Task to complete
Copy every line that contains the string "black" from the entries below.

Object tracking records

=-=-=-=-=

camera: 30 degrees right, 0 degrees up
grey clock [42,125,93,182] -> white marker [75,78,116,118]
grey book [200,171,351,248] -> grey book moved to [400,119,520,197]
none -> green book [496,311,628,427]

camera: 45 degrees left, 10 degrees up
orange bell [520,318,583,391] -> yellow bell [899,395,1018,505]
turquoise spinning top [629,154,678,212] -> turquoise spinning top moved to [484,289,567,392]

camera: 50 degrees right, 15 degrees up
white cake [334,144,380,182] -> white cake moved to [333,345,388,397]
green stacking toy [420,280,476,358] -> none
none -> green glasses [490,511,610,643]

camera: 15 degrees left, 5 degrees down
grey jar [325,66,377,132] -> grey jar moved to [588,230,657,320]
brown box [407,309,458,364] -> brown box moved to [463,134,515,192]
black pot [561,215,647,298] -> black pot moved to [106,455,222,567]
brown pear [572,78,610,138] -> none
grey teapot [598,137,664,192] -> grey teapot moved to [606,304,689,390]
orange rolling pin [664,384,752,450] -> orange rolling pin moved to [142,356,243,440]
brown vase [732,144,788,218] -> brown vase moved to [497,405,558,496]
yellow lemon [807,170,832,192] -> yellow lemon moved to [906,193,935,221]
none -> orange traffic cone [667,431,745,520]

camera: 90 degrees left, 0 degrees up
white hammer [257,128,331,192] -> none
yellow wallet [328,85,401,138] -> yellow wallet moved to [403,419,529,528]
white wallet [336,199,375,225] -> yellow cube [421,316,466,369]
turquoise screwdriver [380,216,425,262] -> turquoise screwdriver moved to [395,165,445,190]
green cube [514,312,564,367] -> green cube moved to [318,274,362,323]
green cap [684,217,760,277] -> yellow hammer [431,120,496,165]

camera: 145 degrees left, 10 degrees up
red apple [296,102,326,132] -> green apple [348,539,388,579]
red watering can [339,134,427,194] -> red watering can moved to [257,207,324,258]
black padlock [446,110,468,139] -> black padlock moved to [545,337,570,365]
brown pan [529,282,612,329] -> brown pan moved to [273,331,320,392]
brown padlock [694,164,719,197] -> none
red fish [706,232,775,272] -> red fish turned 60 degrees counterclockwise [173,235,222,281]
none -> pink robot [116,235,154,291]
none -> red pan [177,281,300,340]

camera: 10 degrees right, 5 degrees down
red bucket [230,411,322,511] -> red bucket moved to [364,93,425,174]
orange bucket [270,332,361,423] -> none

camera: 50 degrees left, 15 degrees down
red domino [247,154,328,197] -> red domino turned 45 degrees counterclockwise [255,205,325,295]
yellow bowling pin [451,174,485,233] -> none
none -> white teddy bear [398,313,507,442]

=-=-=-=-=

Result for this task
black pot [561,215,647,298] -> black pot moved to [106,455,222,567]
black padlock [446,110,468,139] -> black padlock moved to [545,337,570,365]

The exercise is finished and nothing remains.